Your goal
Lines from the one containing "window: (443, 677) -> (438, 715), moved" through the end of the data are to be returned exactly, and no others.

Materials provided
::::::

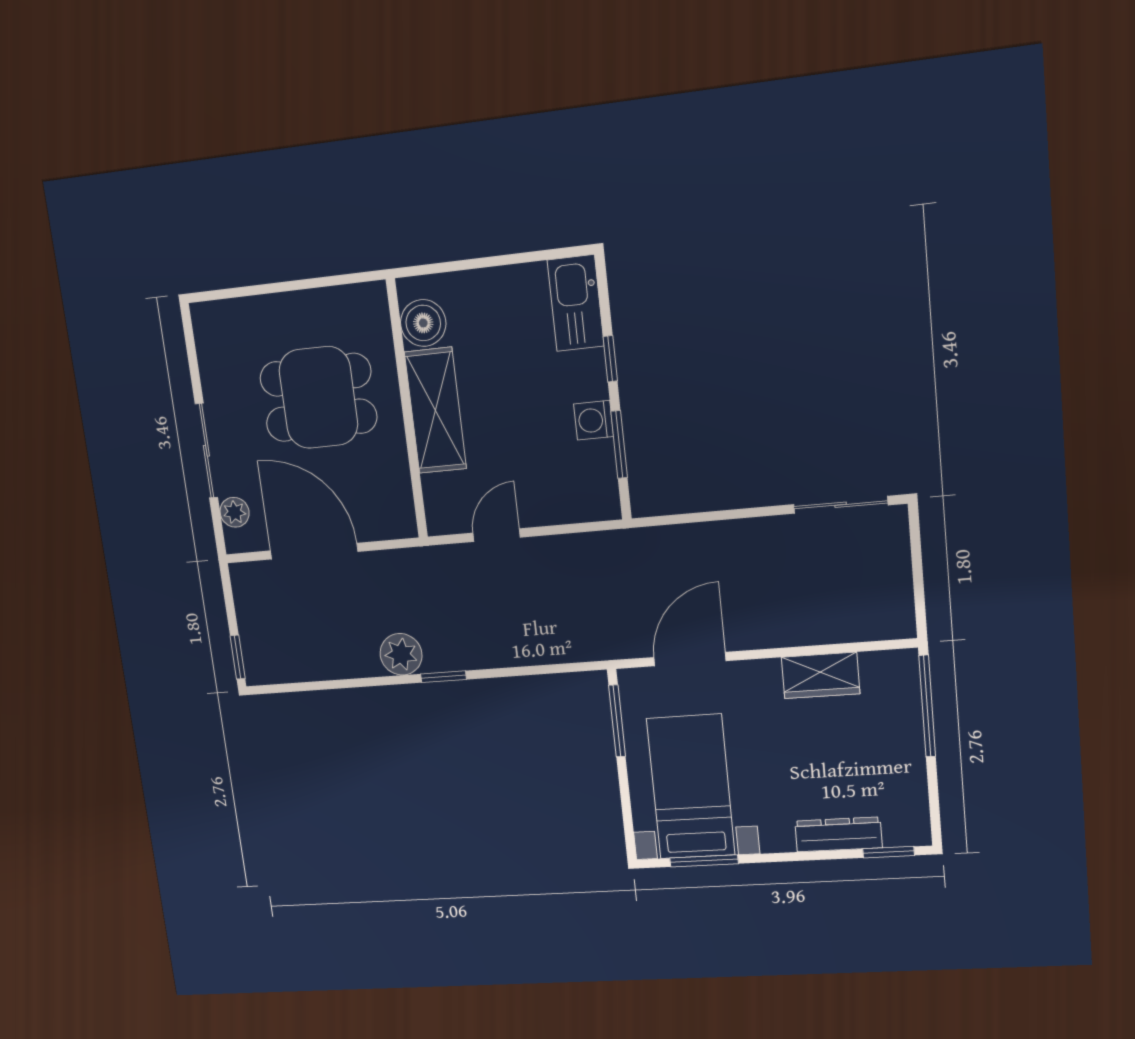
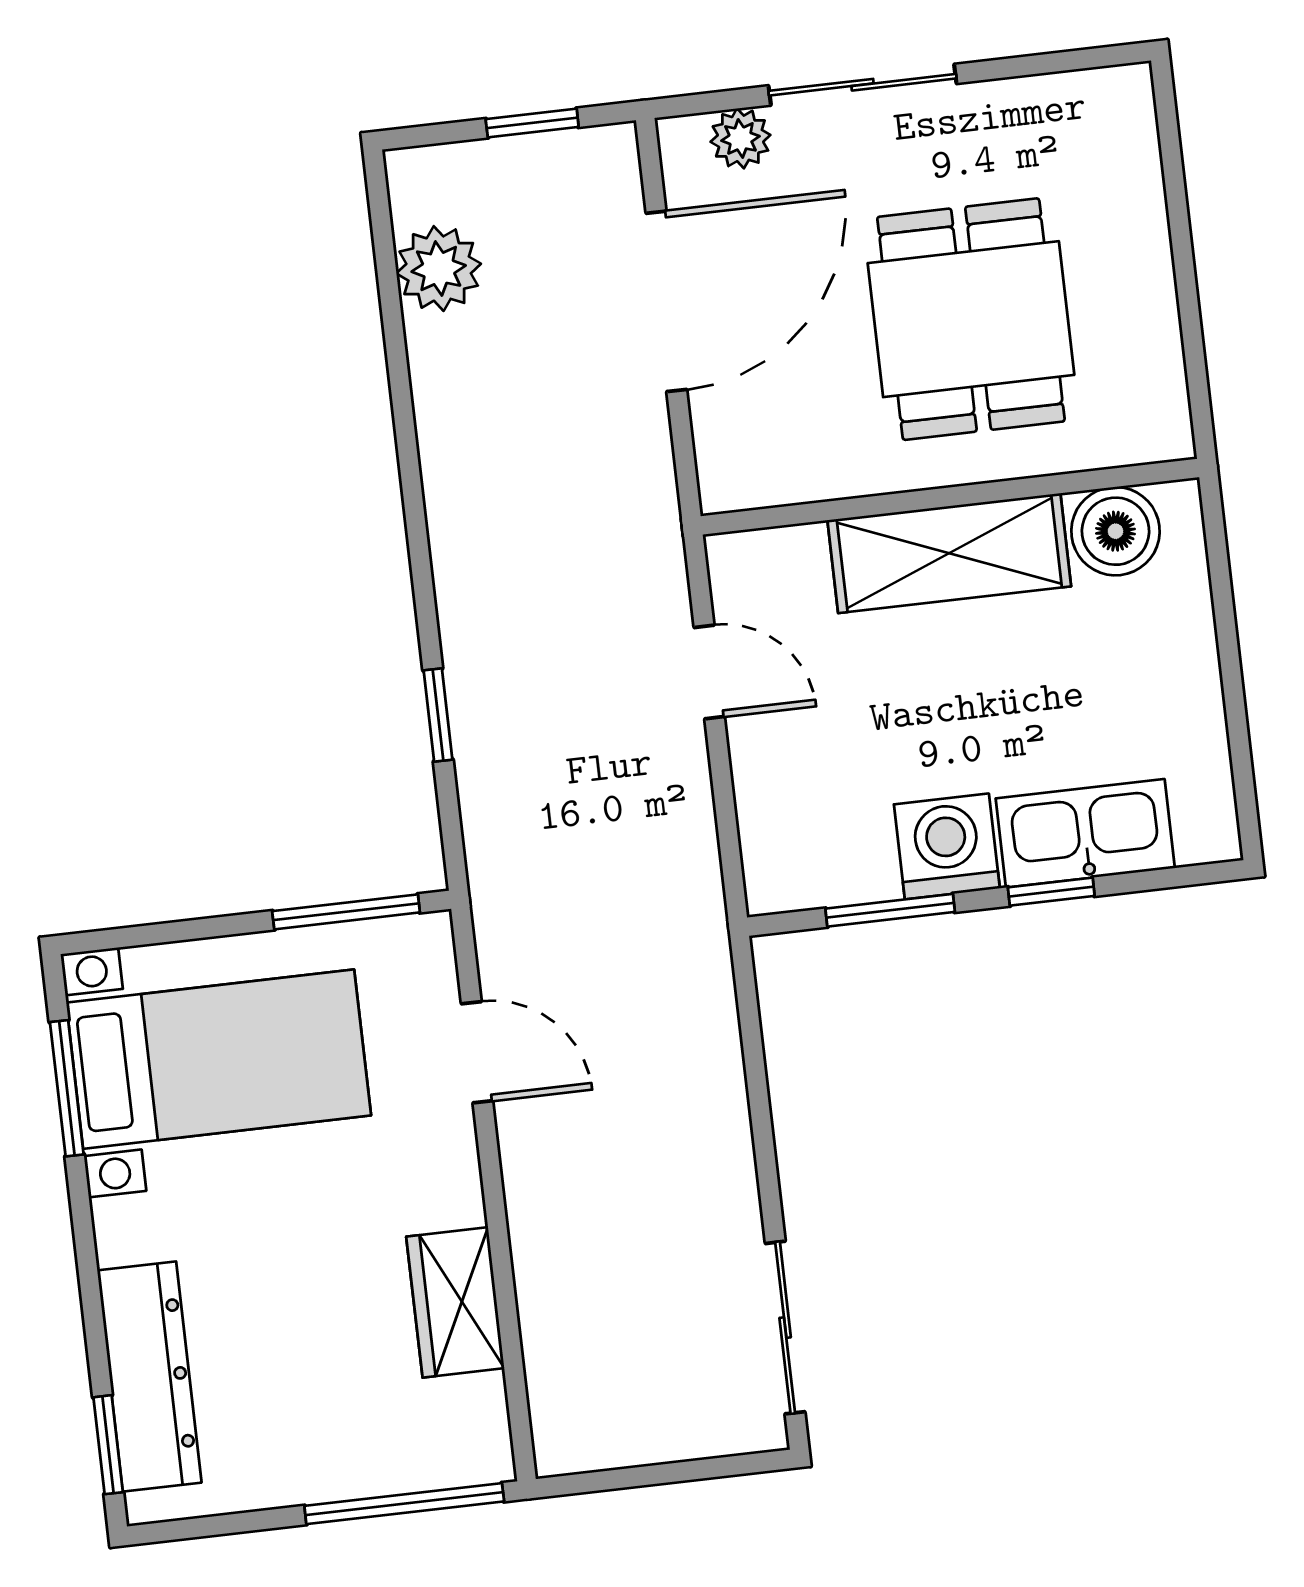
kitchen sink: (576, 303) -> (1085, 833), moved
washing machine: (594, 420) -> (947, 846), width x1.38, depth x1.38
plant: (401, 654) -> (439, 269), moved
window: (238, 657) -> (532, 123), moved
door: (690, 659) -> (477, 1052), width x0.73
window: (443, 677) -> (438, 715), moved
dresser: (838, 834) -> (149, 1376), width x1.37, depth x1.24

::::::

Response to this task
window: (443, 677) -> (438, 715), moved
dresser: (838, 834) -> (149, 1376), width x1.37, depth x1.24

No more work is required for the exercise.